Object tracking records:
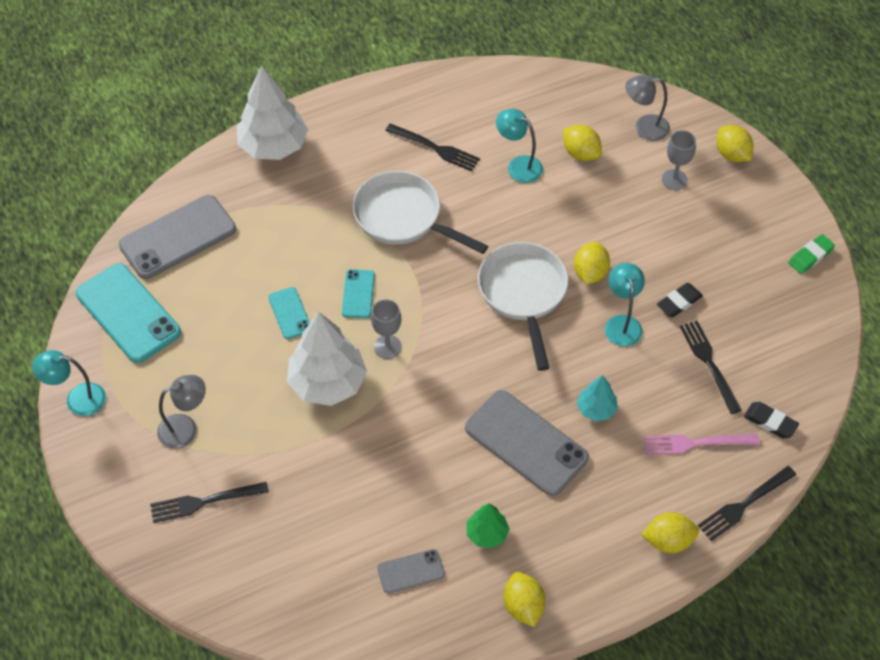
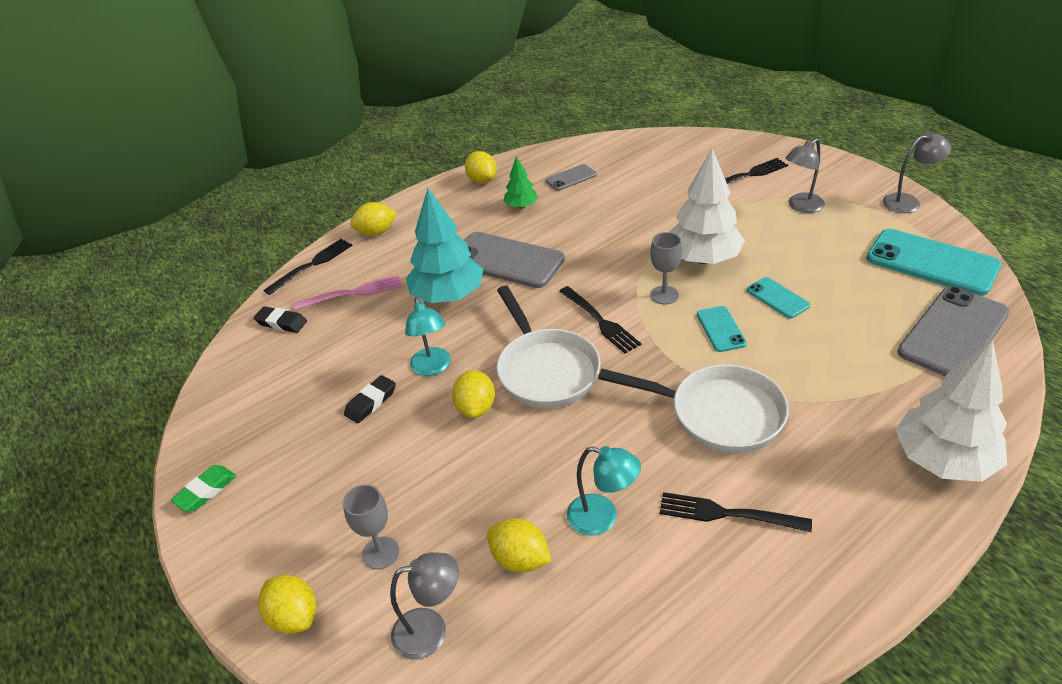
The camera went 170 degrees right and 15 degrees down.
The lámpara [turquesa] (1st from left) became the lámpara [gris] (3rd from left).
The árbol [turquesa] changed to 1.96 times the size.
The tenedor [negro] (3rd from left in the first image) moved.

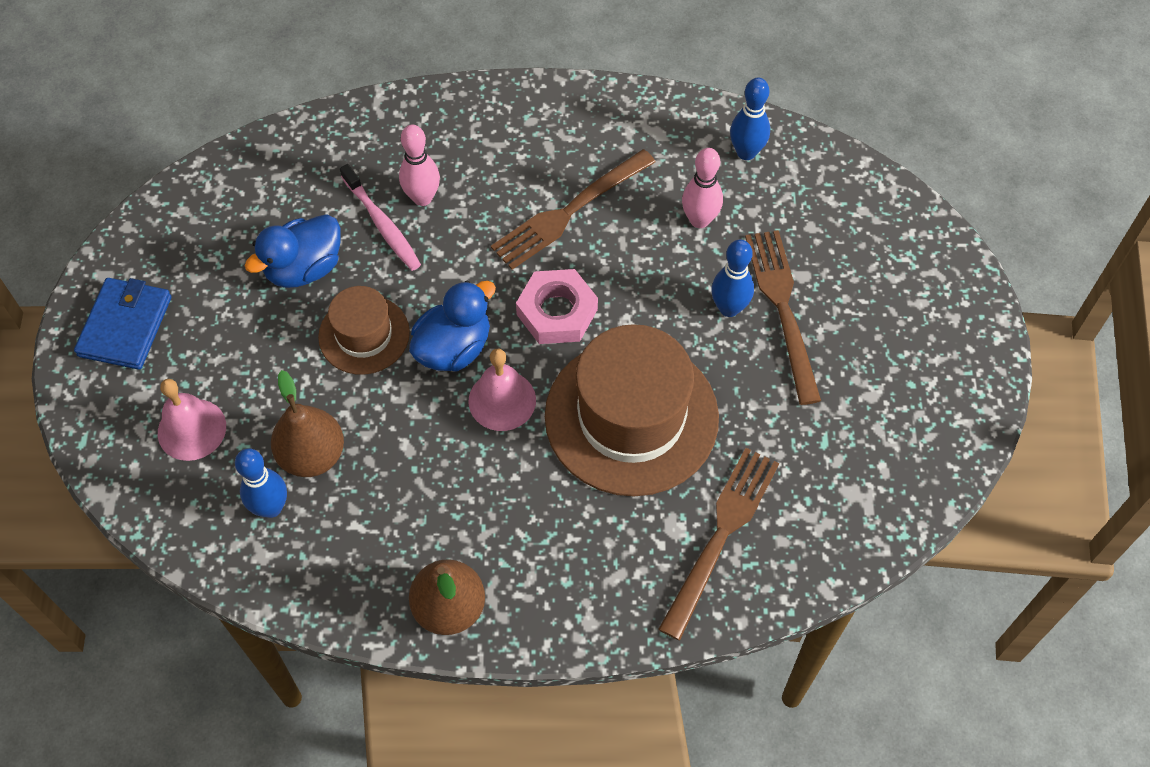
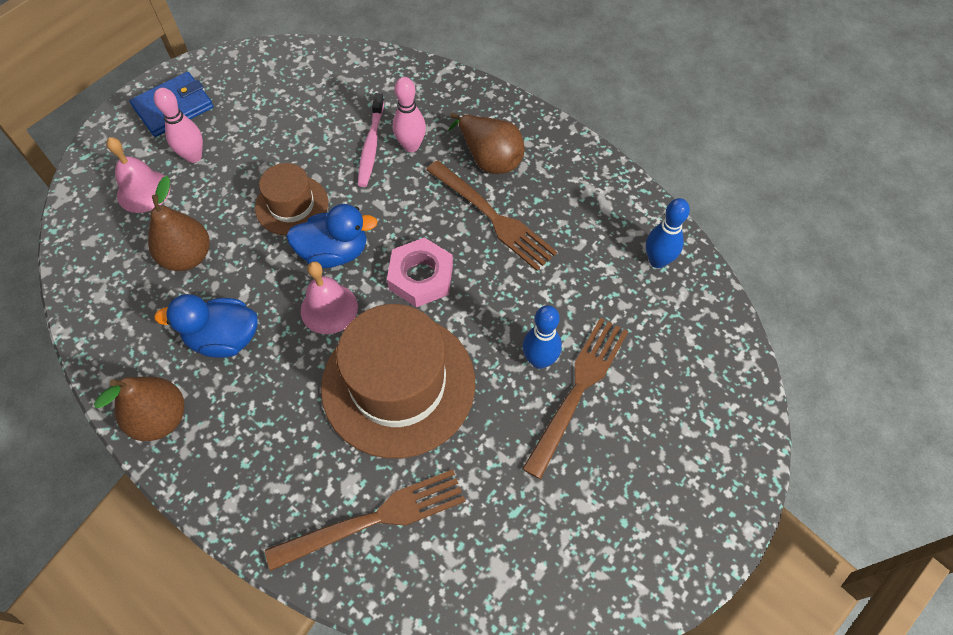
The camera went 40 degrees right and 0 degrees up.
The bolo [azul] (1st from left) disappeared.
The pato [azul] (1st from left) moved.
The tenedor [marrón] (1st from left in the first image) turned 135 degrees counterclockwise.
The bolo [rosa] (2nd from left in the first image) moved.
The pera [marrón] (3rd from left) appeared.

Assignment: If an entry above holds a picture, leave that picture out and print the rest exactly.

Expected answer:
The camera went 170 degrees right and 15 degrees down.
The lámpara [turquesa] (1st from left) became the lámpara [gris] (3rd from left).
The árbol [turquesa] changed to 1.96 times the size.
The tenedor [negro] (3rd from left in the first image) moved.

The camera went 40 degrees right and 0 degrees up.
The bolo [azul] (1st from left) disappeared.
The pato [azul] (1st from left) moved.
The tenedor [marrón] (1st from left in the first image) turned 135 degrees counterclockwise.
The bolo [rosa] (2nd from left in the first image) moved.
The pera [marrón] (3rd from left) appeared.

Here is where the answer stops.